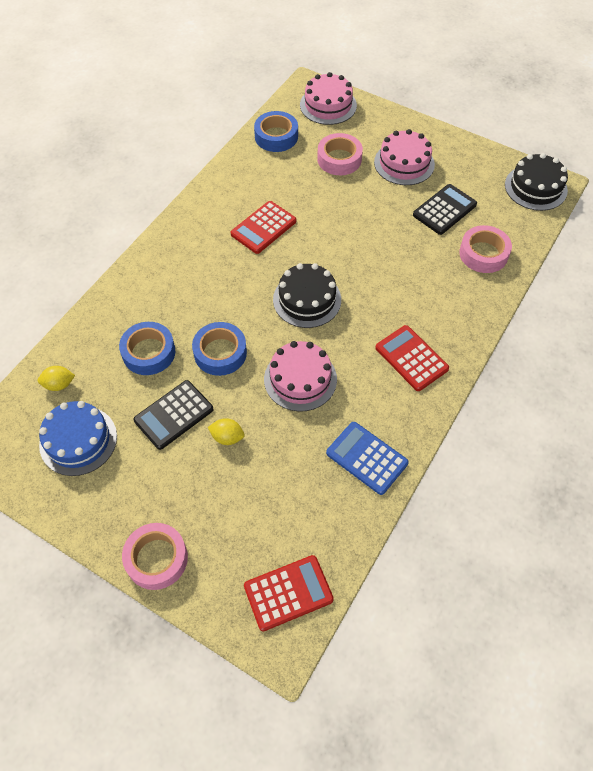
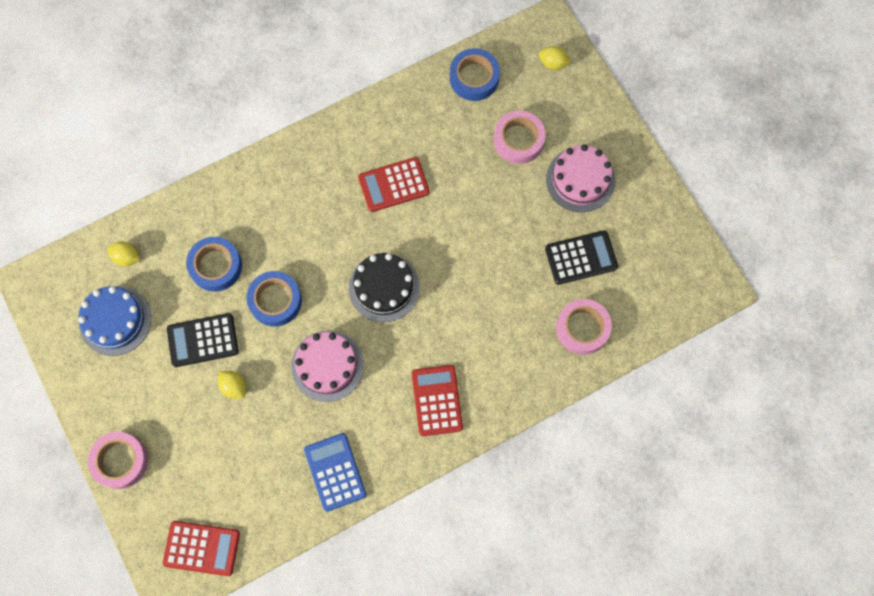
camera: 30 degrees right, 15 degrees up
(328, 105) = (553, 63): pink cake -> yellow lemon
(535, 187) = (693, 281): black cake -> none

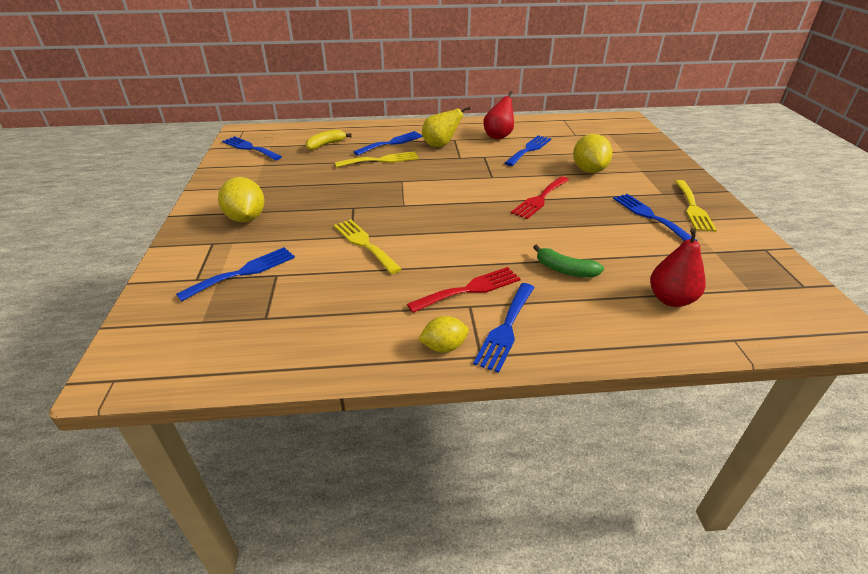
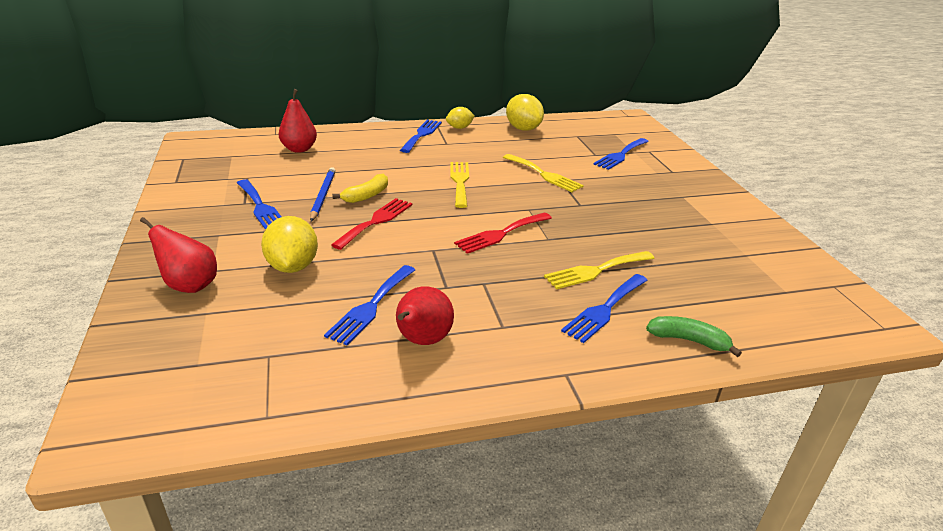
camera: 170 degrees right, 5 degrees down
(246, 218) = (672, 190): yellow lemon -> yellow lemon (523, 129)
(250, 148) = (808, 284): blue fork -> none
(326, 145) = (705, 298): yellow banana -> yellow banana (366, 196)
(440, 145) = (521, 308): yellow pear -> none
(470, 289) = (447, 150): red fork -> red fork (501, 234)
(565, 270) = (372, 162): green banana -> green banana (689, 340)
(599, 226) = (323, 195): none -> blue pencil
(647, 163) = (189, 285): none -> red pear
(693, 208) = (200, 218): yellow fork -> yellow fork (460, 182)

■ ■ ■ ■ ■

=== Activity ===
Your copy must consist solely of the lines from the one containing "(328, 105) = (553, 63): pink" through the final line of the material above, transcribed exactly, with the pictures left out.

=== Task result ===
(328, 105) = (553, 63): pink cake -> yellow lemon
(535, 187) = (693, 281): black cake -> none

camera: 170 degrees right, 5 degrees down
(246, 218) = (672, 190): yellow lemon -> yellow lemon (523, 129)
(250, 148) = (808, 284): blue fork -> none
(326, 145) = (705, 298): yellow banana -> yellow banana (366, 196)
(440, 145) = (521, 308): yellow pear -> none
(470, 289) = (447, 150): red fork -> red fork (501, 234)
(565, 270) = (372, 162): green banana -> green banana (689, 340)
(599, 226) = (323, 195): none -> blue pencil
(647, 163) = (189, 285): none -> red pear
(693, 208) = (200, 218): yellow fork -> yellow fork (460, 182)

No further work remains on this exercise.